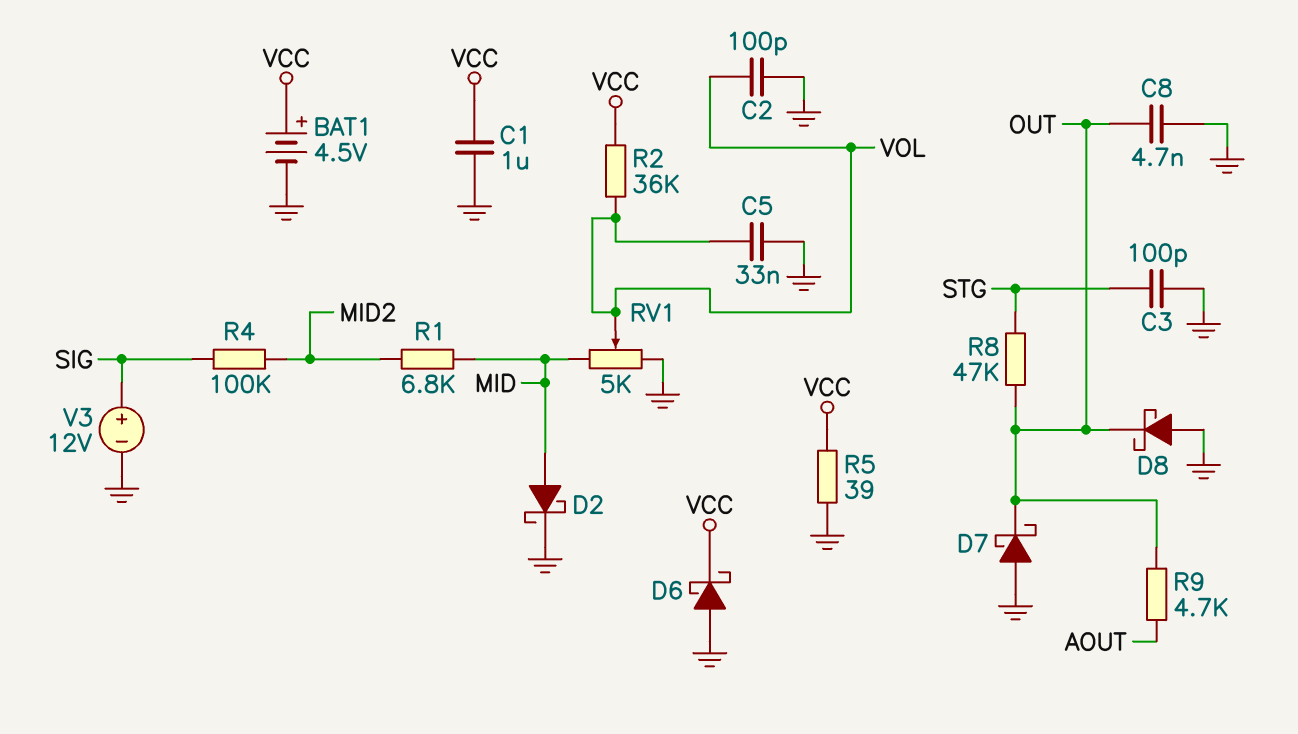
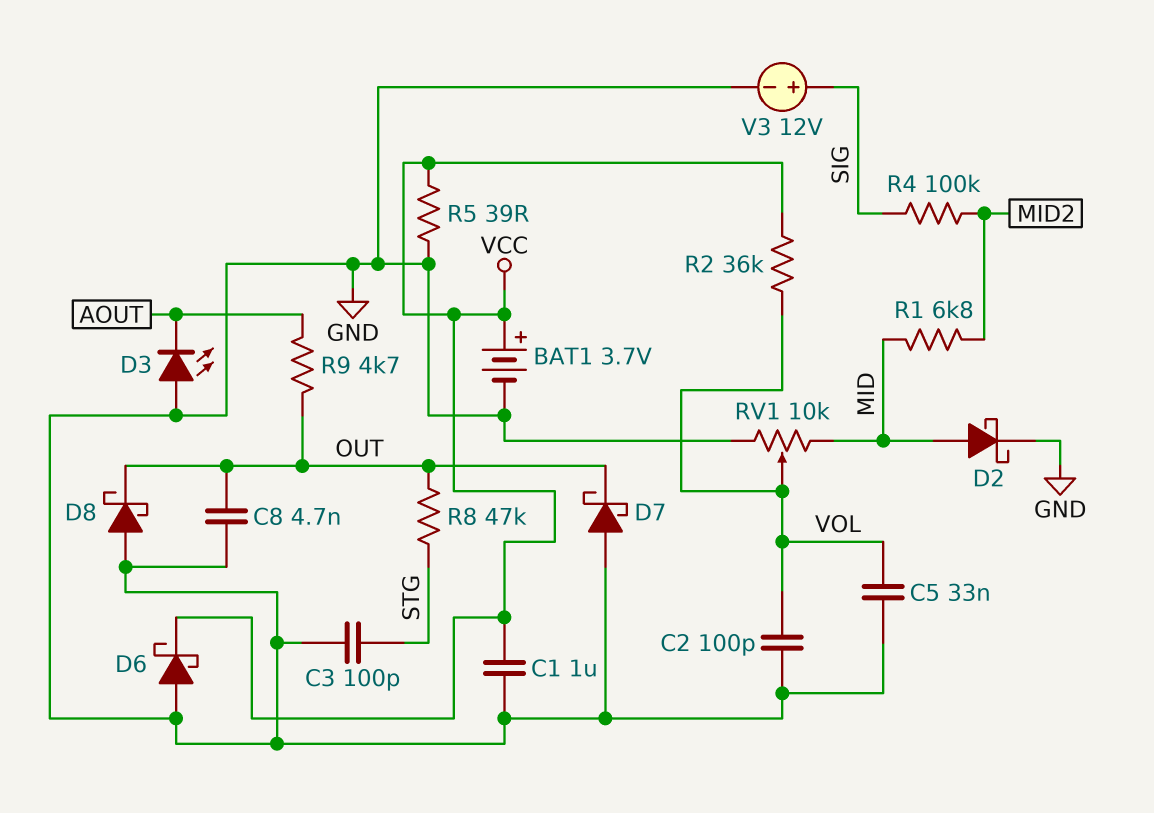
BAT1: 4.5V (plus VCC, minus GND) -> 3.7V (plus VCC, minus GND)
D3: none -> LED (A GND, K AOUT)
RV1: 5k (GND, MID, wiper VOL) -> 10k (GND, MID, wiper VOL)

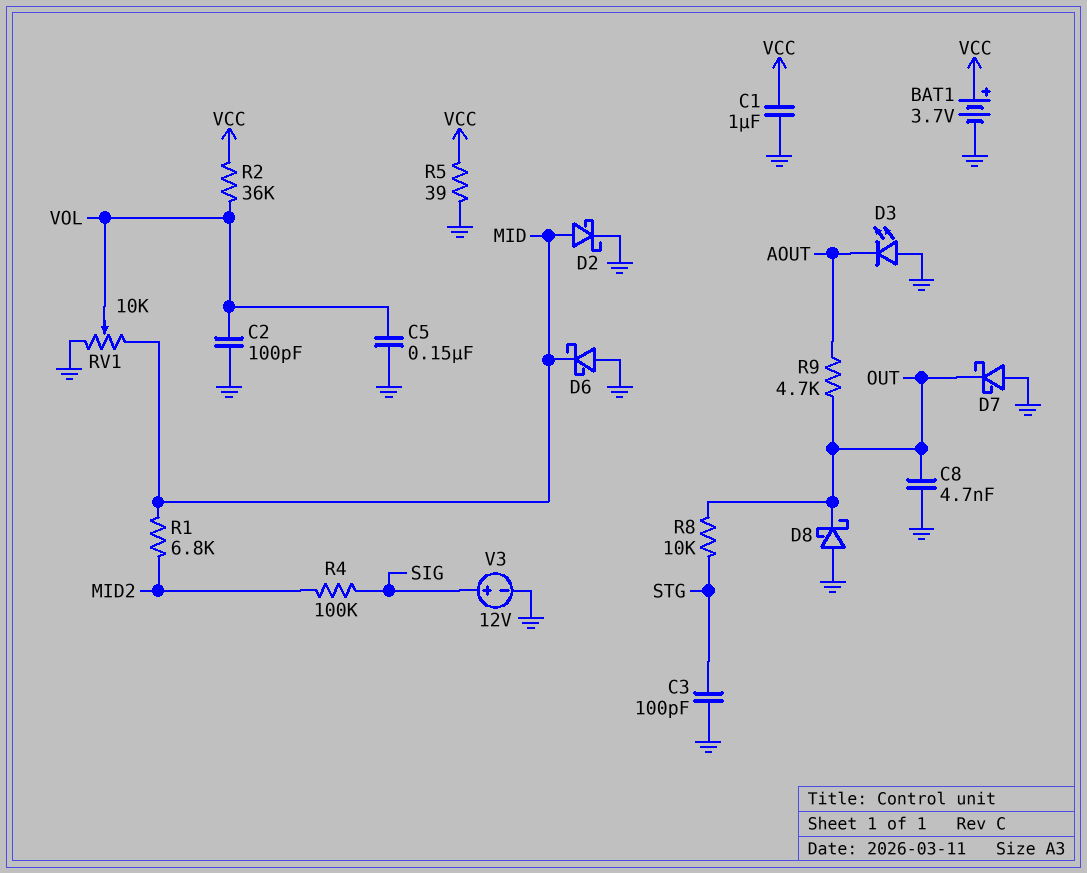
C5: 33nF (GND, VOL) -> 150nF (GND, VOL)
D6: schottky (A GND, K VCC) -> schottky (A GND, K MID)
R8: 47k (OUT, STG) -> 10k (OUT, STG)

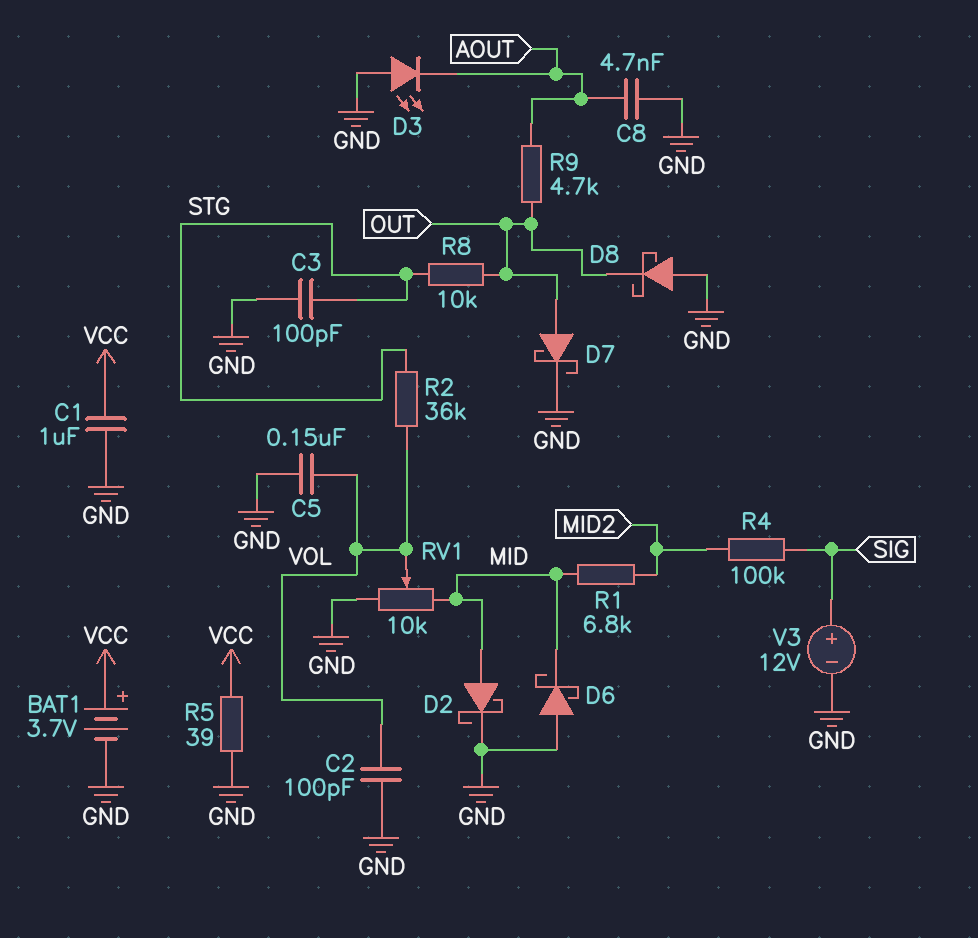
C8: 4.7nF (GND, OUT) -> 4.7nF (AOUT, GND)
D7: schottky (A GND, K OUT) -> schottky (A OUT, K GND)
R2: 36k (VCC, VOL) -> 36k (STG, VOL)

★ ★ ★ ★ ★

Assignment:
Repeat each record as given. No picture belongs in the copy.

Problem solution:
BAT1: 4.5V (plus VCC, minus GND) -> 3.7V (plus VCC, minus GND)
D3: none -> LED (A GND, K AOUT)
RV1: 5k (GND, MID, wiper VOL) -> 10k (GND, MID, wiper VOL)

C5: 33nF (GND, VOL) -> 150nF (GND, VOL)
D6: schottky (A GND, K VCC) -> schottky (A GND, K MID)
R8: 47k (OUT, STG) -> 10k (OUT, STG)

C8: 4.7nF (GND, OUT) -> 4.7nF (AOUT, GND)
D7: schottky (A GND, K OUT) -> schottky (A OUT, K GND)
R2: 36k (VCC, VOL) -> 36k (STG, VOL)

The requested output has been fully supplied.